Stored records:
------------------------------------------------------------
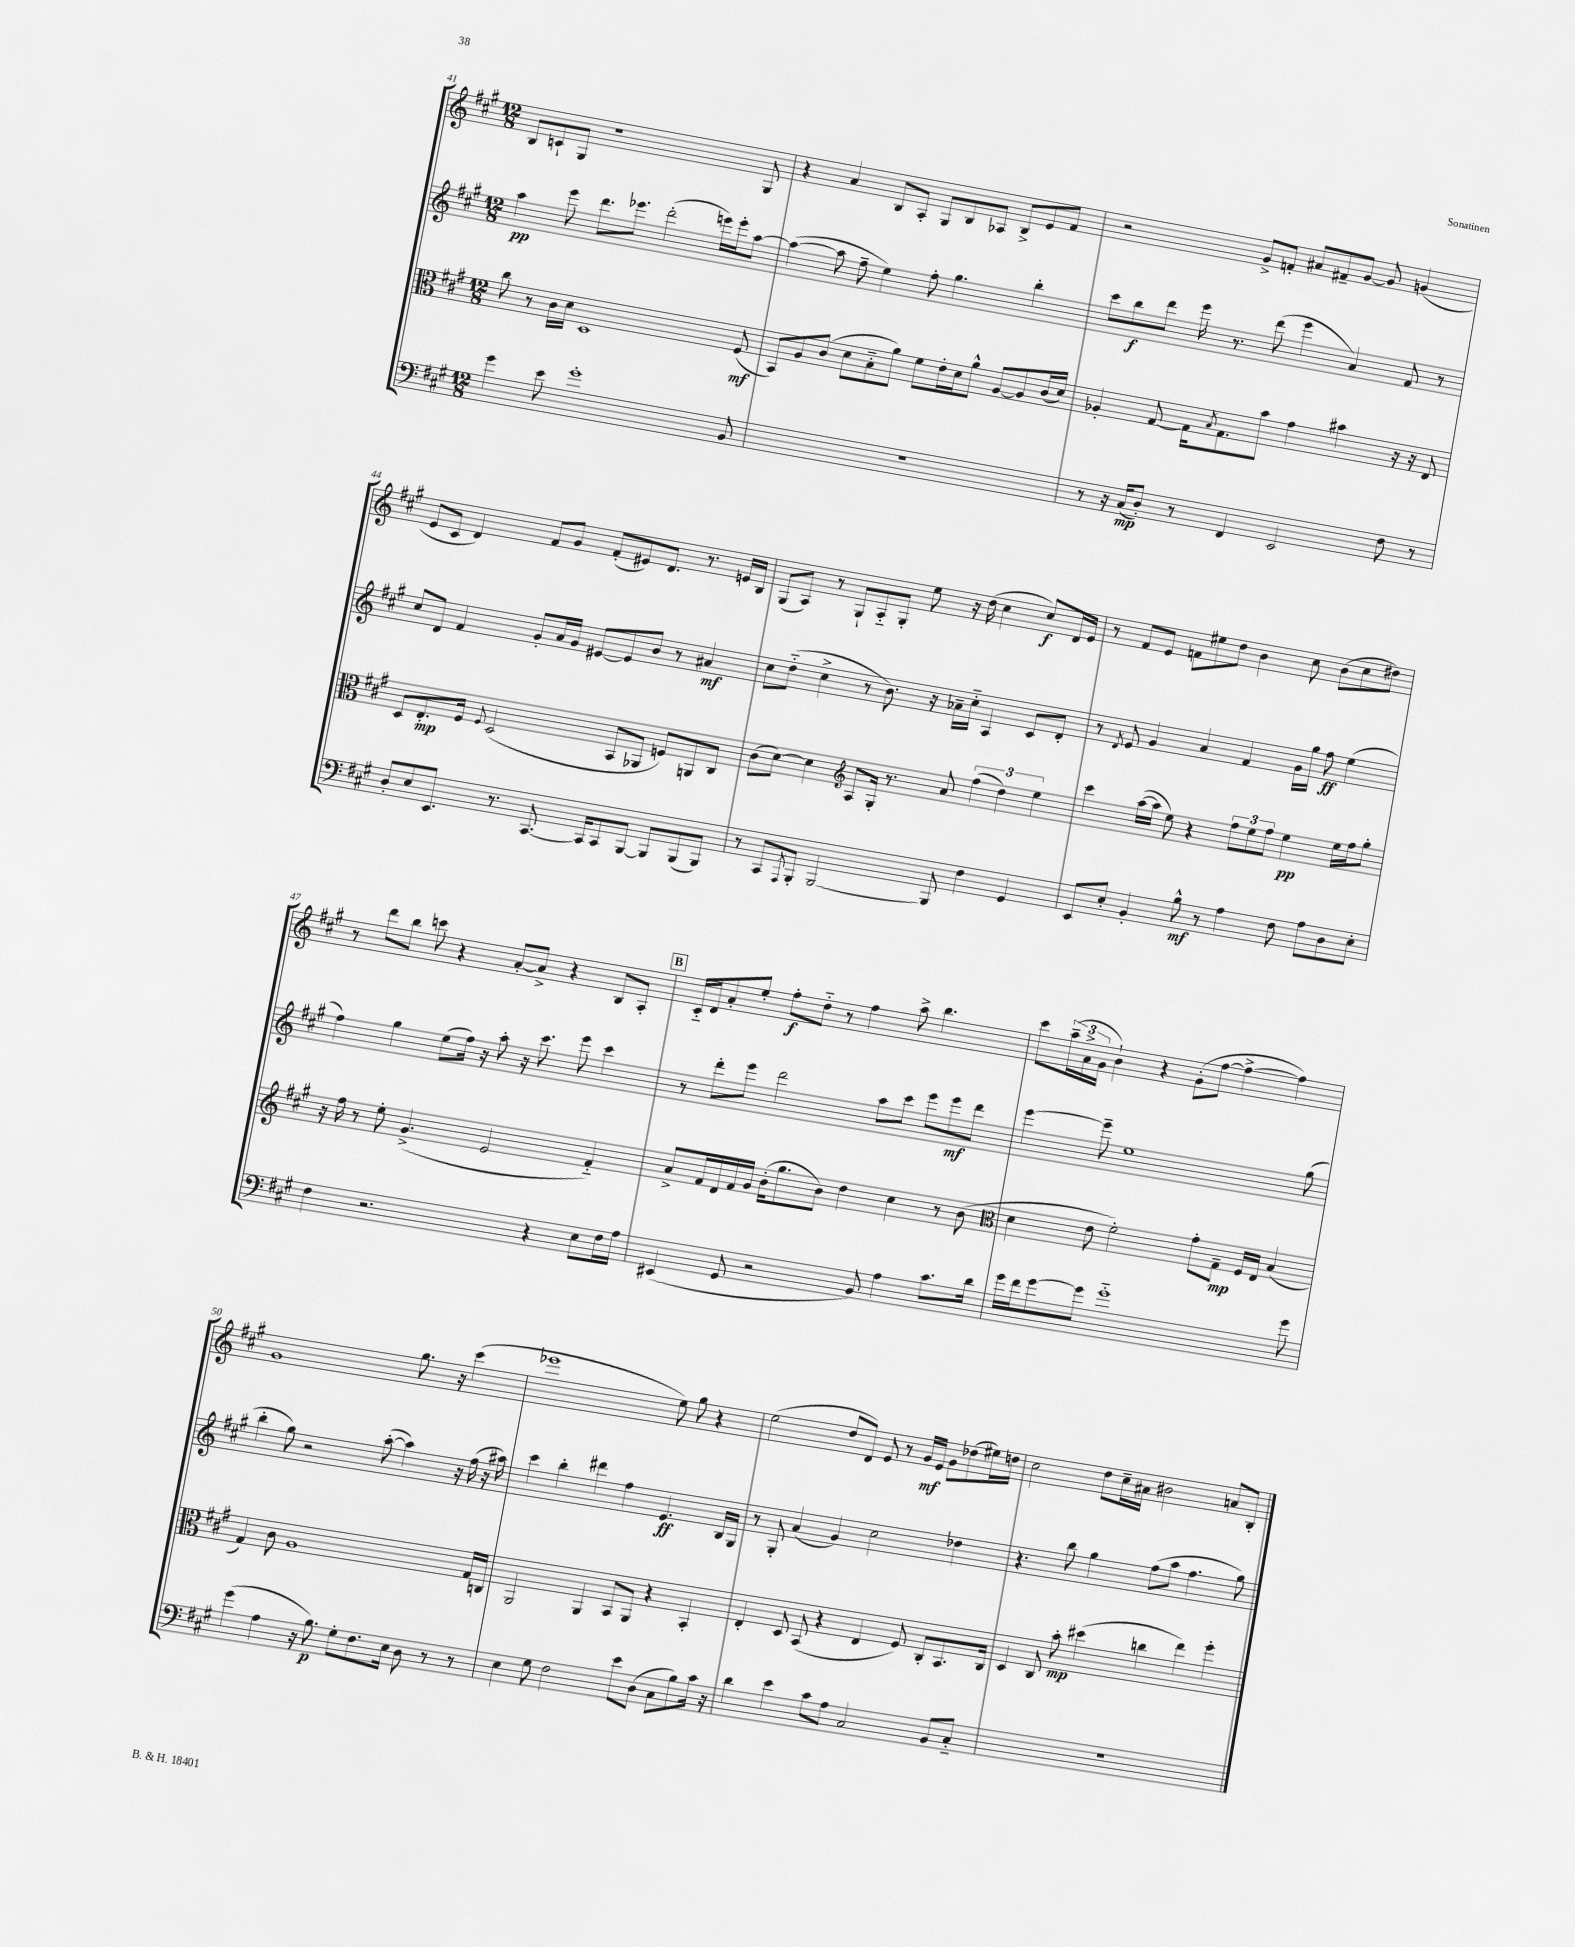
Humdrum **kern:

**kern	**dynam	**kern	**dynam	**kern	**dynam	**kern	**dynam
*part4	*part4	*part3	*part3	*part2	*part2	*part1	*part1
*staff4	*staff4	*staff3	*staff3	*staff2	*staff2	*staff1	*staff1
*clefF4	*	*clefC3	*	*clefG2	*	*clefG2	*
*k[f#c#g#]	*	*k[f#c#g#]	*	*k[f#c#g#]	*	*k[f#c#g#]	*
*M12/8	*	*M12/8	*	*M12/8	*	*M12/8	*
=41	=41	=41	=41	=41	=41	=41	=41
4g#\	.	8cc#\	.	4aa\	pp	8B/L	.
.	.	8r	.	.	.	8cn`/	.
8e\	.	16c#\LL	.	8eee\	.	8G#/J	.
.	.	16d\JJ	.	.	.	.	.
1g#'	.	1D	.	8.ddd\L	.	1r	.
.	.	.	.	8.eee-X\J	.	.	.
.	.	.	.	(2ddd'\	.	.	.
.	.	.	.	16eeen\LL)	.	.	.
.	.	.	.	16eee'\J	.	.	.
8BB/	.	(8F#/	mf	[8aa\J	.	8G#/	.
=42	=42	=42	=42	=42	=42	=42	=42
1.r	.	8BB/L)	.	(4aa\_	.	4r	.
.	.	8A/	.	.	.	.	.
.	.	(8c#/J	.	8aa\]	.	4a/	.
.	.	8d\L	.	8ff#~\	.	.	.
.	.	8B\	.	4ee\)	.	8B/L	.
.	.	8a\J)	.	.	.	8A'/J	.
.	.	8f#\L	.	8ff#'\	.	8G#/L	.
.	.	16e'\L	.	4.gg#\	.	8B/	.
.	.	16d\J	.	.	.	.	.
.	.	8a^^\J	.	.	.	8A-X/J	.
.	.	[8A/L	.	.	.	8B^/L	.
.	.	8A/]	.	4bb'\	.	8e/	.
.	.	(16c#/L	.	.	.	8f#/J	.
.	.	16d/JJ)	.	.	.	.	.
=43	=43	=43	=43	=43	=43	=43	=43
8r	.	4A-X'/	.	8ccc#\L	.	2r	.
16r	.	.	.	8bb\	f	.	.
(16C#/KL	mp	.	.	.	.	.	.
8D'/J)	.	[8G#/	.	8ddd\J	.	.	.
8r	.	16G#\KL]	.	16eee\	.	.	.
.	.	8qB/	.	.	.	.	.
.	.	8.G#\	.	8.r	.	.	.
4FF#/	.	.	.	.	.	8g#^/L	.
.	.	8b\J	.	(8ddd\	.	8fn'/J	.
2EE/	.	4g#\	.	4eee\	.	8a#X/L	.
.	.	.	.	.	.	8f#X~/	.
.	.	4b#X\	.	4a/)	.	[8g#/J	.
.	.	.	.	.	.	8g#/]	.
8F#\	.	16r	.	8f#/	.	(4gn/	.
.	.	16r	.	.	.	.	.
8r	.	8E/	.	8r	.	.	.
!!LO:LB:g=z
=44	=44	=44	=44	=44	=44	=44	=44
8D'/L	.	8D/L	.	8cc#/L	.	8e/L	.
8E/	.	8.E'/	mp	8d/J	.	8c#/J	.
8.EE/J	.	.	.	4f#/	.	4d/)	.
.	.	16F#/Jk	.	.	.	.	.
.	.	8qqF#/	.	.	.	.	.
.	.	(2D/	.	.	.	.	.
8.r	.	.	.	.	.	.	.
.	.	.	.	8g#'/L	.	8f#/L	.
[8.CC#/	.	.	.	16a/L	.	8g#/J	.
.	.	.	.	16g#/JJ	.	.	.
.	.	.	.	[8e#X/L	.	(8f#'/L	.
16CC#/KL]	.	.	.	.	.	.	.
8CC#/	.	8BB/L	.	8e#/]	.	8e#X/)	.
[8BBB/J	.	8AA-X/J	.	8b/J	.	8.d/J	.
8BBB/L]	.	8Fn/L)	.	8r	.	.	.
.	.	.	.	.	.	8.r	.
(8BBB/	.	8AAn/	.	4a#X/	mf	.	.
8BBB/J)	.	8C#/J	.	.	.	16en/LL	.
.	.	.	.	.	.	16B/JJ	.
=45	=45	=45	=45	=45	=45	=45	=45
8r	.	(8c#\L	.	8cc#\L	.	(8G#/L	.
8CC#/L	.	[8d\J)	.	(8dd\J	.	8A/J)	.
8qAAA/	.	.	.	.	.	.	.
8BBB'/J	.	4d\]	.	4cc#^\	.	8r	.
[2BBB/	.	.	.	.	.	8G#`/L	.
*	*	*clefG2	*	*	*	*	*
.	.	8A/L	.	8r	.	8A/	.
.	.	16G#'/Jk	.	8.b\)	.	8G#'/J	.
.	.	8.r	.	.	.	.	.
.	.	.	.	.	.	8ee\	.
.	.	.	.	16r	.	.	.
8BBB/]	.	8a/	.	16a-X~\LL	.	16r	.
.	.	.	.	16cc#\JJ	.	(16dd\	.
4F#\	.	(6ff#\	.	4A/	.	4cc#\	.
.	.	6dd\)	.	.	.	.	.
4GG#/	.	.	.	8c#/L	.	8cc#/L)	f
.	.	6ee\	.	.	.	.	.
.	.	.	.	8d'/J	.	16d/L	.
.	.	.	.	.	.	16e/JJ	.
=46	=46	=46	=46	=46	=46	=46	=46
8EE/L	.	4ccc#\	.	8r	.	8r	.
.	.	.	.	8qd/	.	.	.
8E'/J	.	.	.	8e/	.	8f#/L	.
4BB'/	.	([16aa\LL	.	4g#/	.	8e/J	.
.	.	16aa\JJ]	.	.	.	.	.
.	.	8ee\)	.	.	.	8fn\L	.
8B^^\	mf	4r	.	4a/	.	8ee#X\	.
8r	.	.	.	.	.	8dd\J	.
4A\	.	12ff#\L	.	4f#/	.	4b\	.
.	.	12ee\	.	.	.	.	.
.	.	12ff#\J	.	.	.	.	.
8F#\	.	4ee\	pp	16g#\LL	.	8cc#\	.
.	.	.	.	16gg#\JJ	.	.	.
8A\L	.	.	.	8ff#\	ff	(8b\L	.
8D\	.	16ee\LL	.	(4ee\	.	8cc#\	.
.	.	16ff#\J	.	.	.	.	.
8E'\J	.	8gg#'\J	.	.	.	8dd#X\J)	.
!!LO:LB:g=z
=47	=47	=47	=47	=47	=47	=47	=47
4F#\	.	16r	.	4ff#\)	.	8r	.
.	.	16ff#\	.	.	.	.	.
.	.	8r	.	.	.	8ddd\L	.
2.r	.	8ee'\	.	4gg#\	.	8bb\J	.
.	.	(4.g#^/	.	.	.	8cccn\	.
.	.	.	.	(8ee\L	.	4r	.
.	.	.	.	16ff#\Jk)	.	.	.
.	.	.	.	16r	.	.	.
.	.	2e/	.	8aa'\	.	[8a'/L	.
.	.	.	.	16r	.	8a^/J]	.
.	.	.	.	8.ccc#\	.	.	.
4r	.	.	.	.	.	4r	.
.	.	.	.	8eee\	.	.	.
8E\L	.	4f#/)	.	4ccc#\	.	8B/L	.
16F#\L	.	.	.	.	.	8A'/J	.
16A\JJ	.	.	.	.	.	.	.
!!LO:REH:place=s1:t=B
=48	=48	=48	=48	=48	=48	=48	=48
(4EE#X/	.	8a^/L	.	8r	.	16c#/LL	.
.	.	.	.	.	.	16d/J	.
.	.	16f#/L	.	8ddd'\L	.	8a'/	.
.	.	16d/	.	.	.	.	.
8GG#/	.	16f#/	.	8eee\J	.	8ee'/J	.
.	.	16g#/JJ	.	.	.	.	.
2r	.	(16b'\KL	.	2ddd\	.	8ff#'\L	f
.	.	8.gg#\	.	.	.	.	.
.	.	.	.	.	.	8dd\J	.
.	.	8b\J)	.	.	.	8r	.
.	.	4dd\	.	.	.	4ff#\	.
8BB/)	.	.	.	8aa\L	.	.	.
4A\	.	4cc#\	.	8ccc#\J	.	8aa^\	.
.	.	.	.	8eee\L	.	4.bb\	.
8.c#\L	.	8r	.	8eee\	mf	.	.
.	.	(8b\	.	8ddd\J	.	.	.
16d\Jk	.	.	.	.	.	.	.
=49	=49	=49	=49	=49	=49	=49	=49
*	*	*clefC3	*	*	*	*	*
16g#\LL	.	4d\	.	[4eee\	.	8ccc#\L	.
16f#\J	.	.	.	.	.	.	.
[8g#\	.	.	.	.	.	(24aa~\L	.
.	.	.	.	.	.	24a^\	.
.	.	.	.	.	.	24g#\JJ	.
8g#\J]	.	8e\	.	8eee~\]	.	4b`\)	.
1g#	.	2f#'\)	.	1ee	.	.	.
.	.	.	.	.	.	4r	.
.	.	.	.	.	.	(8g#'\L	.
.	.	8g#'\L	.	.	.	[8ff#\J	.
.	.	8G#~\J	mp	.	.	4ff#^\_	.
.	.	16F#/LL	.	.	.	.	.
.	.	16E/JJ	.	.	.	.	.
.	.	(4B/	.	.	.	4ff#\])	.
8g#\	.	.	.	(8gg#\	.	.	.
!!LO:LB:g=z
=50	=50	=50	=50	=50	=50	=50	=50
(4g#\	.	4G#/)	.	4bb'\	.	1g#	.
4A\	.	8c#\	.	8gg#\)	.	.	.
.	.	1A	.	2r	.	.	.
16r	.	.	.	.	.	.	.
8.B\)	p	.	.	.	.	.	.
8G#'\L	.	.	.	.	.	.	.
8.F#\	.	.	.	([8aa'\	.	.	.
.	.	.	.	4aa\])	.	8.gg#\	.
16E\Jk	.	.	.	.	.	.	.
8D\	.	.	.	.	.	.	.
.	.	.	.	.	.	16r	.
8r	.	.	.	16r	.	(4ccc#\	.
.	.	.	.	(16ff#\	.	.	.
8r	.	16G#/LL	.	16r	.	.	.
.	.	16Cn/JJ	.	16aa#X\)	.	.	.
=51	=51	=51	=51	=51	=51	=51	=51
4E\	.	2AA/	.	4ccc#\	.	1eee-X	.
8G#\	.	.	.	4bb'\	.	.	.
2F#\	.	.	.	.	.	.	.
.	.	4AA/	.	4ddd#X\	.	.	.
.	.	8BB/L	.	4ff#\	.	.	.
8e\L	.	8AA/J	.	.	.	.	.
(8D\J	.	4r	.	4.e/	ff	8ee\)	.
8C#\L	.	.	.	.	.	8gg#\	.
8B\)	.	4BB'/	.	.	.	4r	.
16c#\Jk	.	.	.	16B/LL	.	.	.
16r	.	.	.	16G#/JJ	.	.	.
=52	=52	=52	=52	=52	=52	=52	=52
4d\	.	4E'/	.	8r	.	(2ee\	.
.	.	.	.	8G#'/	.	.	.
4e\	.	8D/	.	(4a/	.	.	.
.	.	(8BB/	.	.	.	.	.
8c#\L	.	4r	.	4g#/)	.	8dd/L	.
8A\J	.	.	.	.	.	8d/J)	.
2C#/	.	4E/	.	2cc#\	.	8e/	.
.	.	.	.	.	.	8r	.
.	.	8F#/)	.	.	.	16g#/LL	mf
.	.	.	.	.	.	16e/JJ	.
.	.	8C#'/L	.	.	.	8g#\L	.
8BB/L	.	8.BB/	.	4dd-X\	.	(8dd-X\	.
8C#/J	.	.	.	.	.	16ee#X\L)	.
.	.	16C#/Jk	.	.	.	16ddn\JJ	.
=53	=53	=53	=53	=53	=53	=53	=53
1.r	.	4D/	.	4.r	.	2cc#\	.
.	.	8C#/	.	.	.	.	.
.	.	8b'\	mp	8bb\	.	.	.
.	.	(4dd#X\	.	4gg#\	.	8dd\L	.
.	.	.	.	.	.	16cc#~\L	.
.	.	.	.	.	.	16a#X\JJ	.
.	.	4ccn\	.	(8ff#\L	.	2b#X\	.
.	.	.	.	8aa\J	.	.	.
.	.	4ee\)	.	4.ff#\	.	.	.
.	.	4ff#'\	.	.	.	8an/L	.
.	.	.	.	8gg#\)	.	8B'/J	.
==	==	==	==	==	==	==	==
*-	*-	*-	*-	*-	*-	*-	*-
------------------------------------------------------------
- [Aim]
How many lines in the records above contain the string "kern"? Reply with the number alone.

- [Solution to this task]
2